Required work = Pictures stay out, but every line of the data is copied exactly.

#### Data section

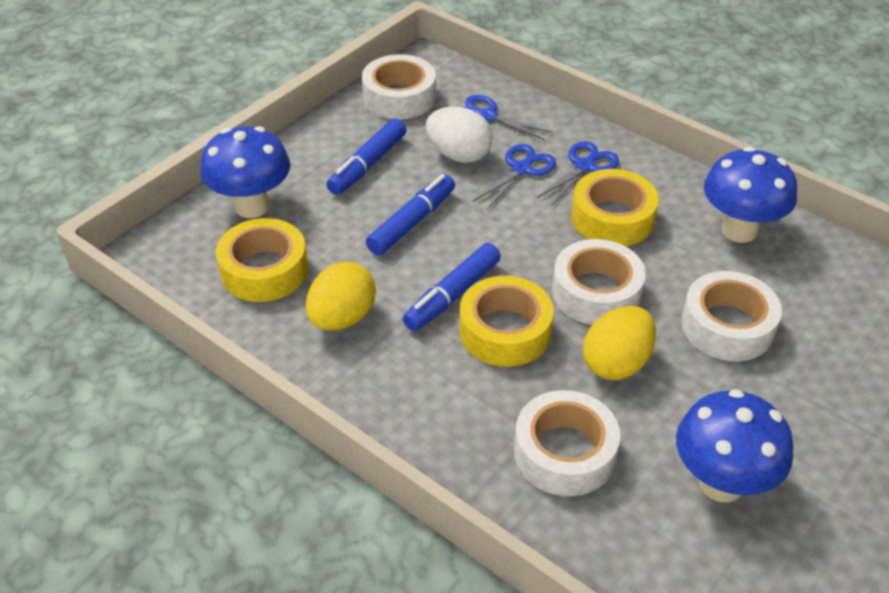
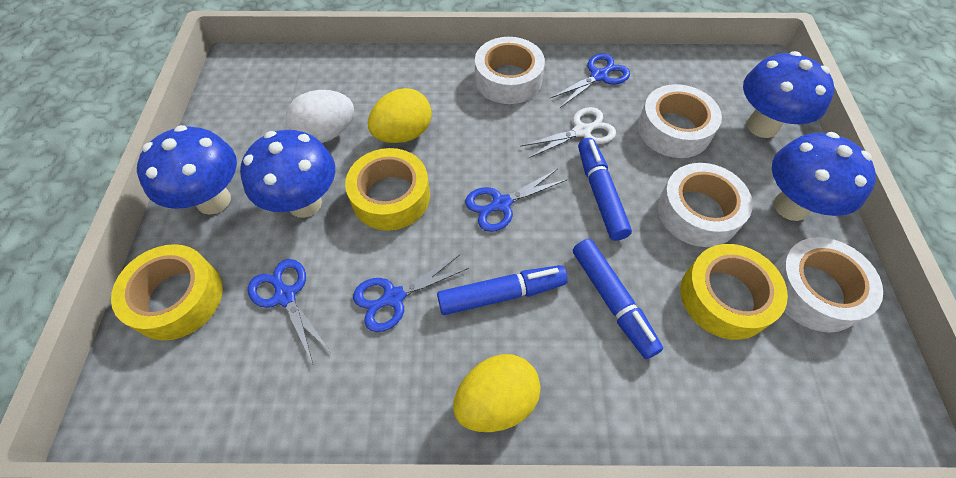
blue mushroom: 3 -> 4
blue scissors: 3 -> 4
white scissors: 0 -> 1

########

Output below =
blue mushroom: 3 -> 4
blue scissors: 3 -> 4
white scissors: 0 -> 1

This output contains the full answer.